• **Dataset rows**:
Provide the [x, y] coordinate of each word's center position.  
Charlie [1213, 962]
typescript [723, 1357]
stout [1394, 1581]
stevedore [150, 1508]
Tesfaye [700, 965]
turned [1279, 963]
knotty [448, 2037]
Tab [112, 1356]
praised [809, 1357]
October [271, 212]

• **Given problem**: Recast the records above as a Markdown table with the columns Row and Text, numbering each line in Row and skipping blank lines.

• **Task output**:
| Row | Text |
|---|---|
| 1 | Provide the [x, y] coordinate of each word's center position.   |
| 2 | Charlie [1213, 962] |
| 3 | typescript [723, 1357] |
| 4 | stout [1394, 1581] |
| 5 | stevedore [150, 1508] |
| 6 | Tesfaye [700, 965] |
| 7 | turned [1279, 963] |
| 8 | knotty [448, 2037] |
| 9 | Tab [112, 1356] |
| 10 | praised [809, 1357] |
| 11 | October [271, 212] |